> [ABOUT THIS TASK]: From the listing below, set down exactly each line beginning with the one containing "pink vase: 4 -> 3" and ending with the last.

> [DATA SHOWN]:

= Beginning of Section =

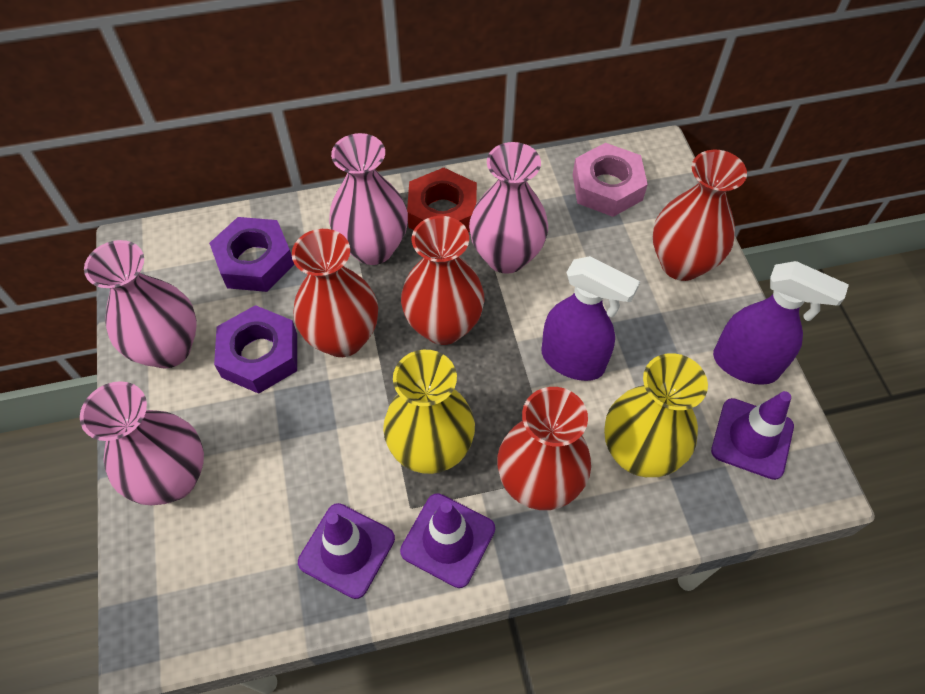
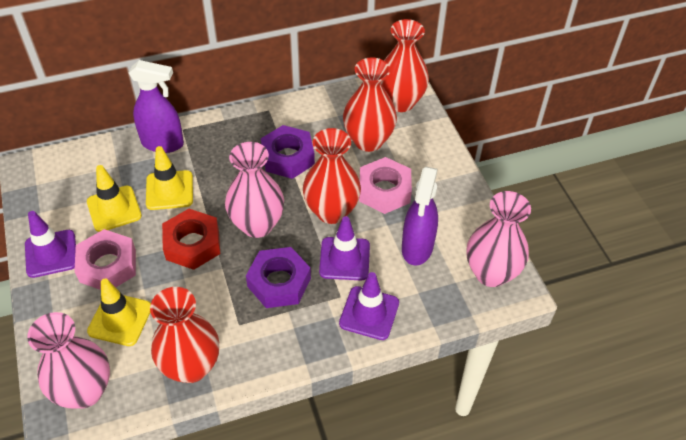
pink nut: 1 -> 2
pink vase: 4 -> 3
yellow traffic cone: 0 -> 3
yellow vase: 2 -> 0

= End of Section =

> [RESPONSE TO THE EXERCISE]:
pink vase: 4 -> 3
yellow traffic cone: 0 -> 3
yellow vase: 2 -> 0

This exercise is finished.